# What is being asked
Copy out each line of the records below that contains the string "stopTrillSpan".

(begin)

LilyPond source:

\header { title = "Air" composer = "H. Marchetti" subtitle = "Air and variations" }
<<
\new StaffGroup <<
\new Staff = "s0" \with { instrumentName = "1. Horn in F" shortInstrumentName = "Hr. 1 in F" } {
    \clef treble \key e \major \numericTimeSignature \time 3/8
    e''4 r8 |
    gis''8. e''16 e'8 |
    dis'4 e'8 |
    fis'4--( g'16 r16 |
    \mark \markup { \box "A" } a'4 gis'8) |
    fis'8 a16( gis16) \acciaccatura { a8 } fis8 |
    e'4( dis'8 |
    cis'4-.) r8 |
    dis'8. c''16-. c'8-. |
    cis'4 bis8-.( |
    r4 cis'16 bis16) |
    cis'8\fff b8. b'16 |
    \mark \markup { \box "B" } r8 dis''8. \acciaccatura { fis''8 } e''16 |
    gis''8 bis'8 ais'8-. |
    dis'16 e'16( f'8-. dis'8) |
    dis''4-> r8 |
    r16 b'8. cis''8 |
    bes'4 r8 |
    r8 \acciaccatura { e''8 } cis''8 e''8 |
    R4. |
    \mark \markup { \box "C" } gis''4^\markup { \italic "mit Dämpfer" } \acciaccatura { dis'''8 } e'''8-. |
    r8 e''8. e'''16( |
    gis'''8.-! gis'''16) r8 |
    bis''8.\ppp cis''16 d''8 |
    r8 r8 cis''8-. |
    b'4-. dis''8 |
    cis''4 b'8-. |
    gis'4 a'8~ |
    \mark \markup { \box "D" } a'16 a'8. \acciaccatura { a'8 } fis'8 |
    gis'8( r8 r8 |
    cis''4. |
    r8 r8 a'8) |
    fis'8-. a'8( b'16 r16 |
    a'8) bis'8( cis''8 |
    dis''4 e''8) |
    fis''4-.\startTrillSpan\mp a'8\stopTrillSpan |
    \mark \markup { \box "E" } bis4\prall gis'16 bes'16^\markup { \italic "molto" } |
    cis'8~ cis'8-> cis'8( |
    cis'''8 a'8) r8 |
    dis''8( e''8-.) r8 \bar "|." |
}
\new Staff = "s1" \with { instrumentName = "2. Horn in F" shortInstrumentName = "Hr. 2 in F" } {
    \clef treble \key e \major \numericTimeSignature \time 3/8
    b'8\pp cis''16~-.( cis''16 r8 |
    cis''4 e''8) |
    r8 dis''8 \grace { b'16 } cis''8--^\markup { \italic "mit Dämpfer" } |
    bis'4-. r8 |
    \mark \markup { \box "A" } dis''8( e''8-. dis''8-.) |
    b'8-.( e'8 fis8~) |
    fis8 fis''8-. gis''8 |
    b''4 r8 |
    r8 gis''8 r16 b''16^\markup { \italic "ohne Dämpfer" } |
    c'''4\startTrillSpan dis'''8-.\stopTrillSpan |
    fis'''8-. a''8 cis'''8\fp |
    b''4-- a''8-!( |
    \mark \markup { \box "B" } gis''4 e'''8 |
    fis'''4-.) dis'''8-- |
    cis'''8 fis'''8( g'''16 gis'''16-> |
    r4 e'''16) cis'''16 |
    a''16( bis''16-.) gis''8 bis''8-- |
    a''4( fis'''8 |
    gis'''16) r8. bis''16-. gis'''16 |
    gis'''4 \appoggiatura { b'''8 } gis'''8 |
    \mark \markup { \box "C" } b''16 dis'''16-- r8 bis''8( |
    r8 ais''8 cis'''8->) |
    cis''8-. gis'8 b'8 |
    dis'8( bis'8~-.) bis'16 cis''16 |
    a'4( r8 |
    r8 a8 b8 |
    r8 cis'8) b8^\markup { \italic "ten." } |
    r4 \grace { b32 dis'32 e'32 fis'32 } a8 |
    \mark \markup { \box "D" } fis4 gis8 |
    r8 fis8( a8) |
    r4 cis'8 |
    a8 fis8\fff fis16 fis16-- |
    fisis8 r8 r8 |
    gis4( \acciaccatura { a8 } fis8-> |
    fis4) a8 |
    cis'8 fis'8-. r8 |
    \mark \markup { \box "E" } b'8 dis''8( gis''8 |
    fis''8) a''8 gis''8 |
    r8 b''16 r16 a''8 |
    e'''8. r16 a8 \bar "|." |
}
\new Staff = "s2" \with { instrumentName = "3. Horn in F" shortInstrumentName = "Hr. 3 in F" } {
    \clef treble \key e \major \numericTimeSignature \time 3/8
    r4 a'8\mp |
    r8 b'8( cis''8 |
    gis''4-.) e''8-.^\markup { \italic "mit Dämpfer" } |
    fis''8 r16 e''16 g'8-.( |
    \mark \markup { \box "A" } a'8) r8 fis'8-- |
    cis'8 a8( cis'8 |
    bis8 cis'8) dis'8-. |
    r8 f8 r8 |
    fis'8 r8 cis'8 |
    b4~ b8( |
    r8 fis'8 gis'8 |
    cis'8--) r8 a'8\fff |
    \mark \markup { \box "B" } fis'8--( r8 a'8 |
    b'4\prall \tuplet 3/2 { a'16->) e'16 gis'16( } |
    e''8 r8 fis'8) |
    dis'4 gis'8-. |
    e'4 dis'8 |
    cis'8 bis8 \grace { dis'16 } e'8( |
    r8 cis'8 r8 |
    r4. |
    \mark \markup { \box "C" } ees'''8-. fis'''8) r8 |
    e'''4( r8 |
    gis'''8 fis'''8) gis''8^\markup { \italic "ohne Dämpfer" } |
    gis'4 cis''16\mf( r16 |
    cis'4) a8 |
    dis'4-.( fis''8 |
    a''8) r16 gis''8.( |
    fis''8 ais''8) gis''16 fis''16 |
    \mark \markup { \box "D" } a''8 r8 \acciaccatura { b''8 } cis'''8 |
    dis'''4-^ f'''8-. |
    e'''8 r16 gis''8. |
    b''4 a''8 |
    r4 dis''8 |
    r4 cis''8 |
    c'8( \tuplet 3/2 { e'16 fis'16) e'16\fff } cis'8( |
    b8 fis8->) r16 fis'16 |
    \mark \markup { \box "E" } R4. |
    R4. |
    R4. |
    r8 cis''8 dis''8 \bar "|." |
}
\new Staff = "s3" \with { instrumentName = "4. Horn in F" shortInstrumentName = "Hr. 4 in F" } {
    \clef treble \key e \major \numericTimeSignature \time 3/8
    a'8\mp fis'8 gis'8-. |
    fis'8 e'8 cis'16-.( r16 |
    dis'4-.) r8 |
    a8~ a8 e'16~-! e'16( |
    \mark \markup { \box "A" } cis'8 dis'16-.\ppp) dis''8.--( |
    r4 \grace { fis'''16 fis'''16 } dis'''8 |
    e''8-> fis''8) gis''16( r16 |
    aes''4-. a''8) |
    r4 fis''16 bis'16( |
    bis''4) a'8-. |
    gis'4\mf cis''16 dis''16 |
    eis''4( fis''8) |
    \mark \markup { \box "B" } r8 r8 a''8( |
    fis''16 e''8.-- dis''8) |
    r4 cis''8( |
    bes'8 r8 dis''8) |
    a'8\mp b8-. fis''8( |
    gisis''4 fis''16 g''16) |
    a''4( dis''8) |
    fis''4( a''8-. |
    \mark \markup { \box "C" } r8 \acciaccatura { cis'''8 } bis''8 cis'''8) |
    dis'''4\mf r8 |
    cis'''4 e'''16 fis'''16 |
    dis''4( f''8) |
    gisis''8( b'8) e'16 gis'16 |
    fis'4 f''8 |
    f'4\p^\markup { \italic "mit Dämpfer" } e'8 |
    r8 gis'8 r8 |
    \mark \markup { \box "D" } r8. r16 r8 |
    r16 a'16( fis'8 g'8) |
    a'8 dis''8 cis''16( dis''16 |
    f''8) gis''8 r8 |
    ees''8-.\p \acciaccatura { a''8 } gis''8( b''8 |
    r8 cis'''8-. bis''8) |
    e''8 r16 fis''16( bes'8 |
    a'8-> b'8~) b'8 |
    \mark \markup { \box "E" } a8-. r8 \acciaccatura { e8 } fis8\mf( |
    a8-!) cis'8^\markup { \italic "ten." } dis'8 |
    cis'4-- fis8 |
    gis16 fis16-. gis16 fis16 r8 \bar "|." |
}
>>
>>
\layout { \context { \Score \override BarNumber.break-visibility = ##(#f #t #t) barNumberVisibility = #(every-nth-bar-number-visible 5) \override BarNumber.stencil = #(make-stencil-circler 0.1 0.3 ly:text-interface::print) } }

(end)

# Reply to the exercise
    fis''4-.\startTrillSpan\mp a'8\stopTrillSpan |
    c'''4\startTrillSpan dis'''8-.\stopTrillSpan |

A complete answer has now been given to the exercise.